- Instructions for the task:
Only a verbatim restatement of the lines from the one with "S3: button (GND, RESET) -> button (GND, VCC)" through the end of the listing below is wanted. Pictures should be left out.

- The records:
--------------------------------
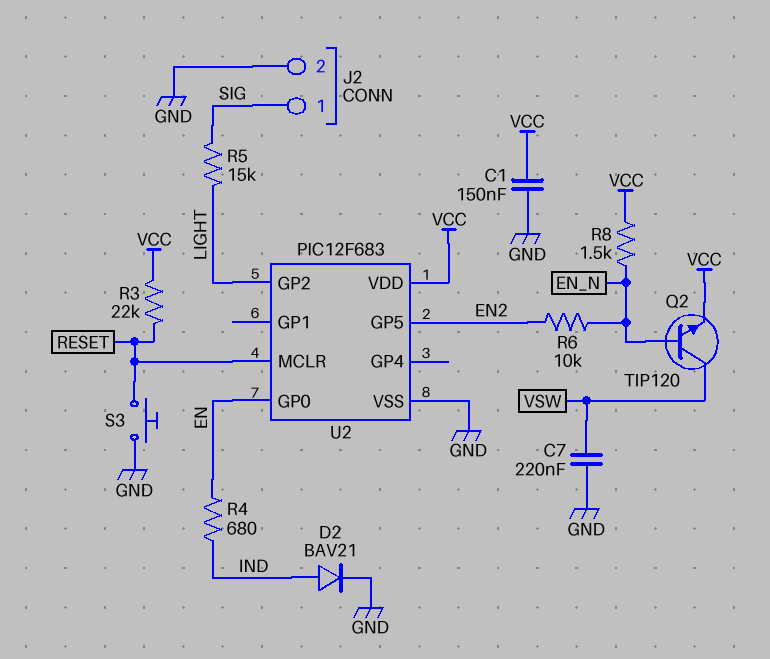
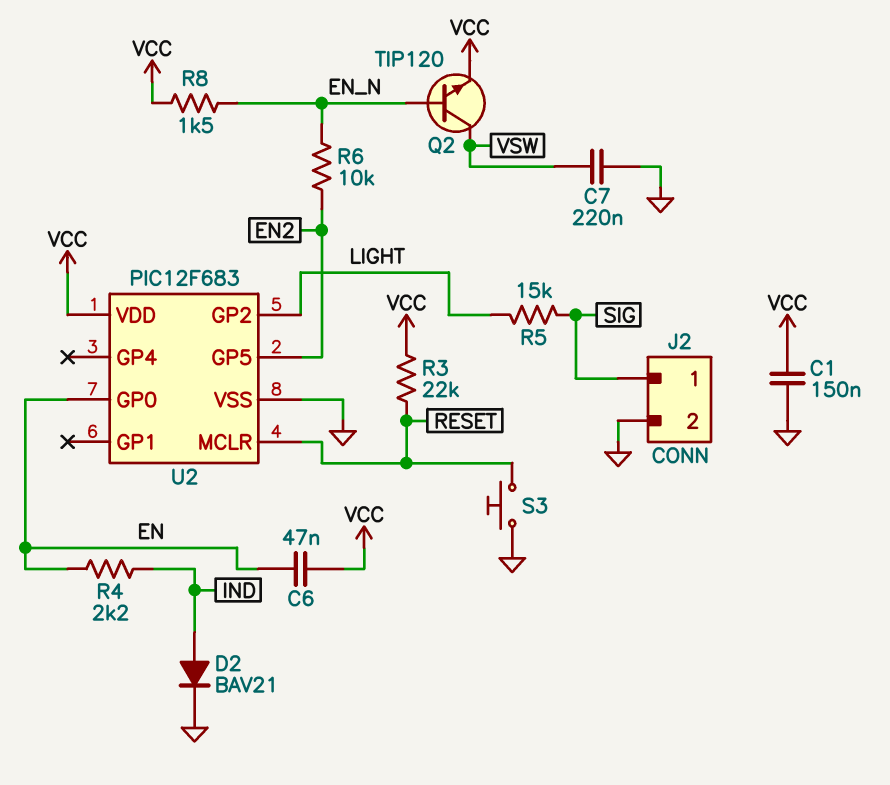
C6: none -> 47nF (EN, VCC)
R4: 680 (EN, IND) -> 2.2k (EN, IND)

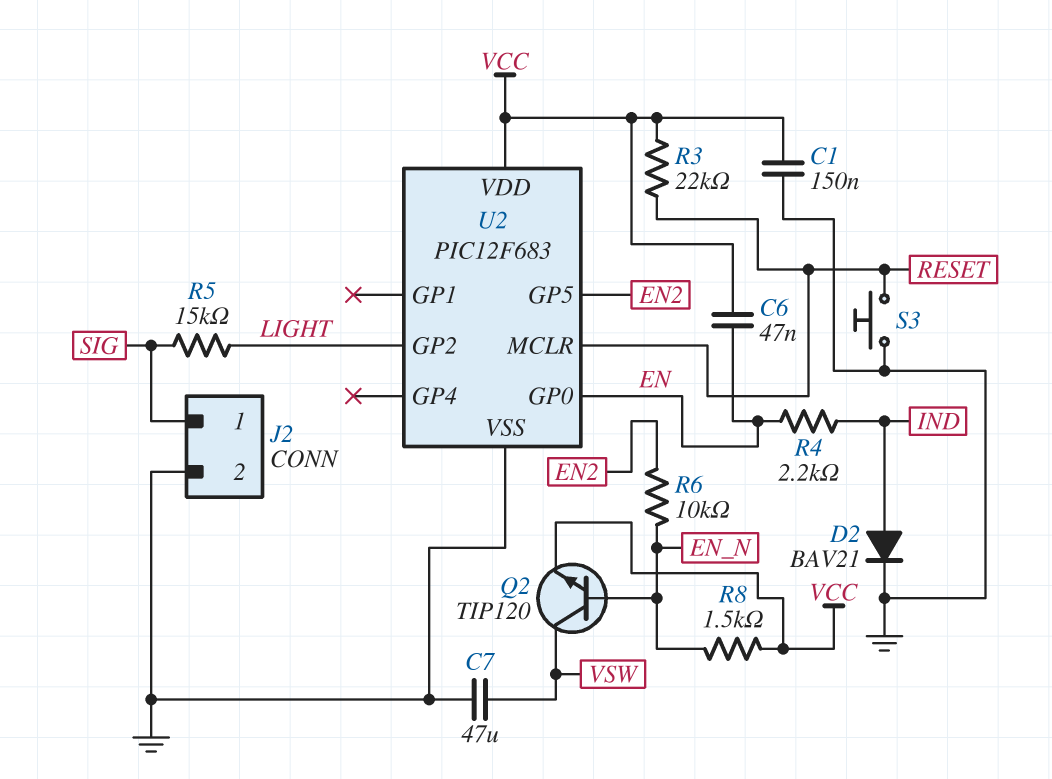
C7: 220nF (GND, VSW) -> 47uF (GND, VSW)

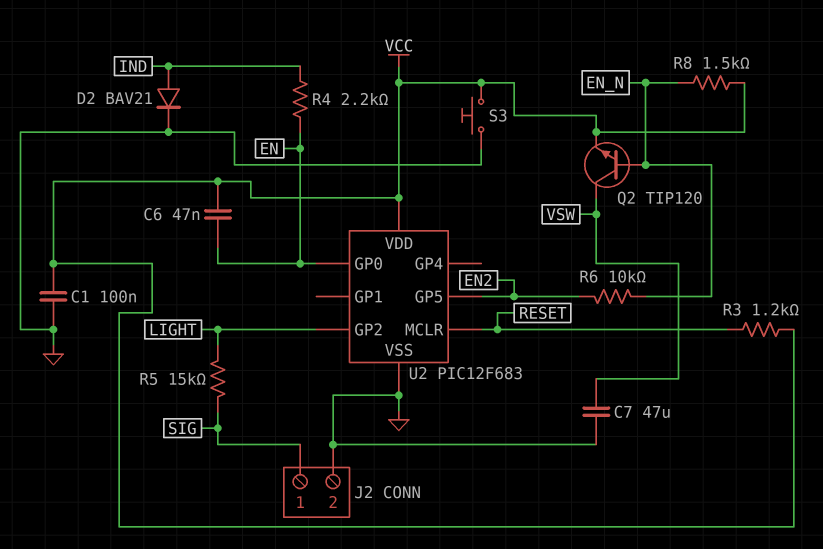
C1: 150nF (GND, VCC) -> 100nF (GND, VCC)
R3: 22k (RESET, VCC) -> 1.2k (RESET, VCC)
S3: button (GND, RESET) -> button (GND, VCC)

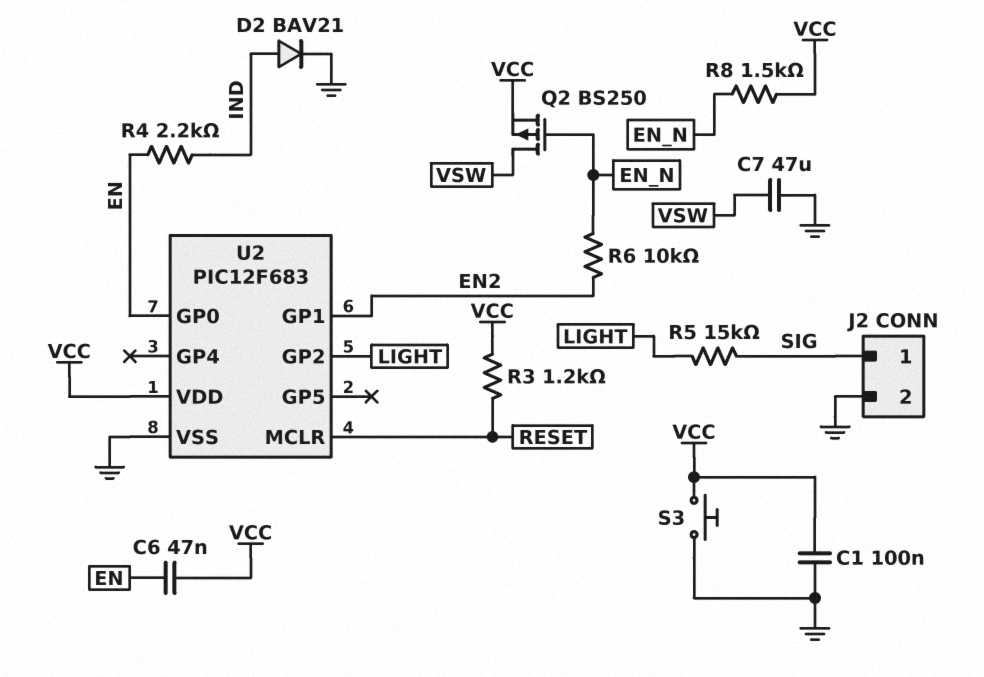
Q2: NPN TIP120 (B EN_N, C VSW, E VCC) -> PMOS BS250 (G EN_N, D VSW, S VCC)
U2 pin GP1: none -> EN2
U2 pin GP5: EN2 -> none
--------------------------------
- Written answer:
S3: button (GND, RESET) -> button (GND, VCC)

Q2: NPN TIP120 (B EN_N, C VSW, E VCC) -> PMOS BS250 (G EN_N, D VSW, S VCC)
U2 pin GP1: none -> EN2
U2 pin GP5: EN2 -> none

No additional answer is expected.